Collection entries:
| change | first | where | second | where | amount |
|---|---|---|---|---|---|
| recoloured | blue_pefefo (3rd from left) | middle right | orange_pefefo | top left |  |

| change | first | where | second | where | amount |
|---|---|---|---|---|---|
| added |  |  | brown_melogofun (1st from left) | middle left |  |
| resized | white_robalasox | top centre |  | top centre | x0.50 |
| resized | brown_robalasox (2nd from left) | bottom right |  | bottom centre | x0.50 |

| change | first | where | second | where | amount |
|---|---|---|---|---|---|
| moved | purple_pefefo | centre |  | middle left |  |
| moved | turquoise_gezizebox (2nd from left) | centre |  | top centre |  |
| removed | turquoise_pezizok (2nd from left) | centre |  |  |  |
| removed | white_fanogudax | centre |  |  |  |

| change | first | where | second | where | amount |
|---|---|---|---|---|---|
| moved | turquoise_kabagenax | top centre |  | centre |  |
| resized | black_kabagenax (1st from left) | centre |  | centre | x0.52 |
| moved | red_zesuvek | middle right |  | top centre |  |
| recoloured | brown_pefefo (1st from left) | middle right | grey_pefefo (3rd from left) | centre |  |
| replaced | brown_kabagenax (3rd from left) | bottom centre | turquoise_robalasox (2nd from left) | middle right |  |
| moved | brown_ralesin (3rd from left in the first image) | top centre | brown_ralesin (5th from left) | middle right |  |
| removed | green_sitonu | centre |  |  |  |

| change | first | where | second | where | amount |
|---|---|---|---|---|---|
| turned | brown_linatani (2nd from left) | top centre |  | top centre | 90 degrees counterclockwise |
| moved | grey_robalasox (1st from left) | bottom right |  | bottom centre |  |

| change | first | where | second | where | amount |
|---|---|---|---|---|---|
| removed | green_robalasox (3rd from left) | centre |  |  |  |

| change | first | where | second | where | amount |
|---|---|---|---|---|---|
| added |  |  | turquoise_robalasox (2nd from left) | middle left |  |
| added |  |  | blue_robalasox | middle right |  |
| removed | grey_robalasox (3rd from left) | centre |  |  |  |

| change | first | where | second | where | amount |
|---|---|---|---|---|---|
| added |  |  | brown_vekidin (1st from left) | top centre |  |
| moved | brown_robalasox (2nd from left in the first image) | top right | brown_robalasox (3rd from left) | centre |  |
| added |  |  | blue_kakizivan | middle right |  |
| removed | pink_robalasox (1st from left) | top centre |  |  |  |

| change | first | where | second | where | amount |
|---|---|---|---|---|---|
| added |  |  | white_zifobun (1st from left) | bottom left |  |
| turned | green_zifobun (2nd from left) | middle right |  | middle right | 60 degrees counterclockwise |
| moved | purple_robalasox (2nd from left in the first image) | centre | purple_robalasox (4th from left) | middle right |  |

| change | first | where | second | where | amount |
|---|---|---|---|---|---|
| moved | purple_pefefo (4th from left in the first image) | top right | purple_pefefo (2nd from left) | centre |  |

**PROMPT:**
In full and verbatim, repeat the records given above.

**SOLUTION TO THE EXERCISE:**
| change | first | where | second | where | amount |
|---|---|---|---|---|---|
| recoloured | blue_pefefo (3rd from left) | middle right | orange_pefefo | top left |  |

| change | first | where | second | where | amount |
|---|---|---|---|---|---|
| added |  |  | brown_melogofun (1st from left) | middle left |  |
| resized | white_robalasox | top centre |  | top centre | x0.50 |
| resized | brown_robalasox (2nd from left) | bottom right |  | bottom centre | x0.50 |

| change | first | where | second | where | amount |
|---|---|---|---|---|---|
| moved | purple_pefefo | centre |  | middle left |  |
| moved | turquoise_gezizebox (2nd from left) | centre |  | top centre |  |
| removed | turquoise_pezizok (2nd from left) | centre |  |  |  |
| removed | white_fanogudax | centre |  |  |  |

| change | first | where | second | where | amount |
|---|---|---|---|---|---|
| moved | turquoise_kabagenax | top centre |  | centre |  |
| resized | black_kabagenax (1st from left) | centre |  | centre | x0.52 |
| moved | red_zesuvek | middle right |  | top centre |  |
| recoloured | brown_pefefo (1st from left) | middle right | grey_pefefo (3rd from left) | centre |  |
| replaced | brown_kabagenax (3rd from left) | bottom centre | turquoise_robalasox (2nd from left) | middle right |  |
| moved | brown_ralesin (3rd from left in the first image) | top centre | brown_ralesin (5th from left) | middle right |  |
| removed | green_sitonu | centre |  |  |  |

| change | first | where | second | where | amount |
|---|---|---|---|---|---|
| turned | brown_linatani (2nd from left) | top centre |  | top centre | 90 degrees counterclockwise |
| moved | grey_robalasox (1st from left) | bottom right |  | bottom centre |  |

| change | first | where | second | where | amount |
|---|---|---|---|---|---|
| removed | green_robalasox (3rd from left) | centre |  |  |  |

| change | first | where | second | where | amount |
|---|---|---|---|---|---|
| added |  |  | turquoise_robalasox (2nd from left) | middle left |  |
| added |  |  | blue_robalasox | middle right |  |
| removed | grey_robalasox (3rd from left) | centre |  |  |  |

| change | first | where | second | where | amount |
|---|---|---|---|---|---|
| added |  |  | brown_vekidin (1st from left) | top centre |  |
| moved | brown_robalasox (2nd from left in the first image) | top right | brown_robalasox (3rd from left) | centre |  |
| added |  |  | blue_kakizivan | middle right |  |
| removed | pink_robalasox (1st from left) | top centre |  |  |  |

| change | first | where | second | where | amount |
|---|---|---|---|---|---|
| added |  |  | white_zifobun (1st from left) | bottom left |  |
| turned | green_zifobun (2nd from left) | middle right |  | middle right | 60 degrees counterclockwise |
| moved | purple_robalasox (2nd from left in the first image) | centre | purple_robalasox (4th from left) | middle right |  |

| change | first | where | second | where | amount |
|---|---|---|---|---|---|
| moved | purple_pefefo (4th from left in the first image) | top right | purple_pefefo (2nd from left) | centre |  |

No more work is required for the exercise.